== EXERCISE REQUIREMENTS ==
Only lines holding the string "turquoise" are wanted; copy each one from the material.

TASK MATERIAL Start Marker

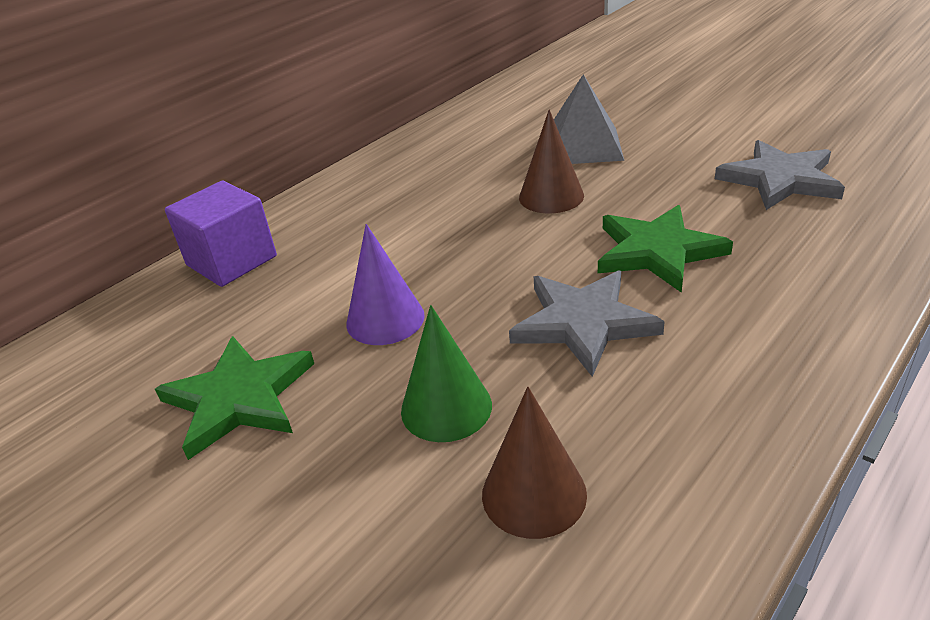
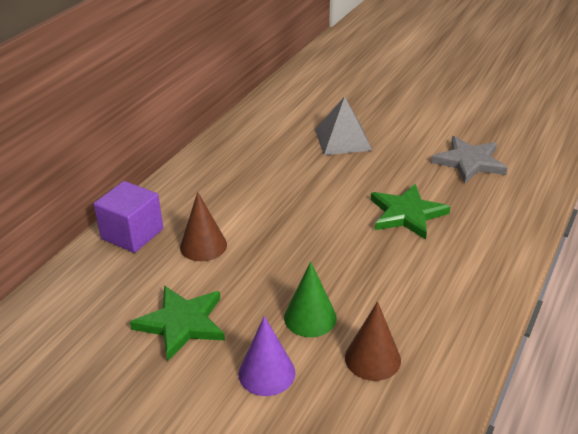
camera: 15 degrees left, 0 degrees up
(385, 319) = (254, 267): purple cone -> purple cone (267, 373)
(551, 196) = (332, 178): brown cone -> brown cone (203, 245)
(583, 323) = (374, 262): grey star -> none

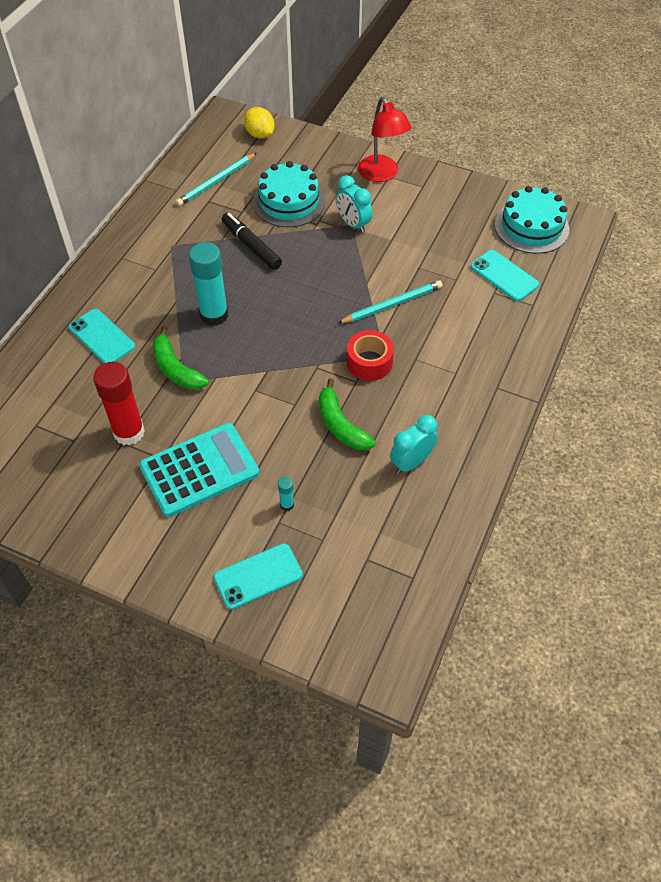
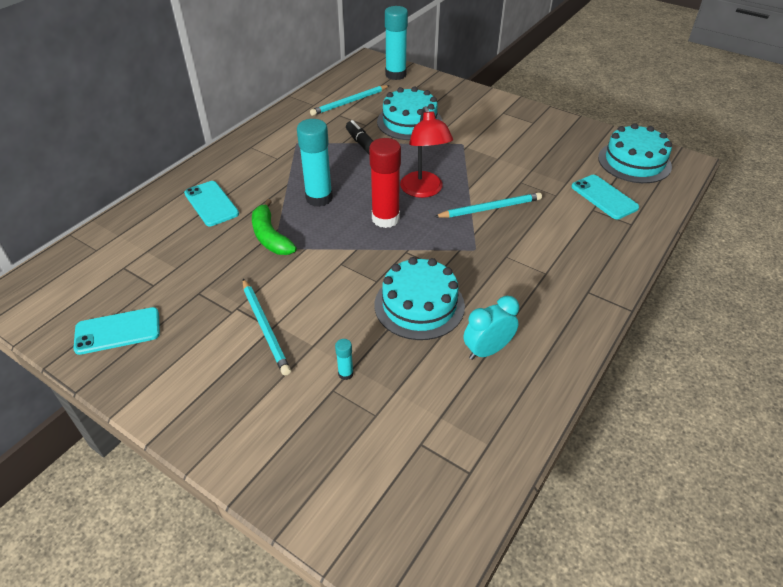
camera: 10 degrees right, 10 degrees down
(129, 432) = (208, 285): red glue stick -> red glue stick (385, 219)
(199, 470) = (265, 328): turquoise calculator -> turquoise pencil
(258, 576) = (296, 443): turquoise phone -> turquoise phone (118, 331)
(260, 134) = (395, 75): yellow lemon -> turquoise glue stick
(341, 425) = (419, 305): green banana -> turquoise cake
(353, 224) = (464, 143): turquoise clock -> none
(369, 362) = (459, 253): red tape -> none
(381, 174) = (497, 111): red lamp -> red lamp (424, 191)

TASK MATERIAL End Marker

== OUTPUT FOR THIS TASK ==
(199, 470) = (265, 328): turquoise calculator -> turquoise pencil
(258, 576) = (296, 443): turquoise phone -> turquoise phone (118, 331)
(260, 134) = (395, 75): yellow lemon -> turquoise glue stick
(341, 425) = (419, 305): green banana -> turquoise cake
(353, 224) = (464, 143): turquoise clock -> none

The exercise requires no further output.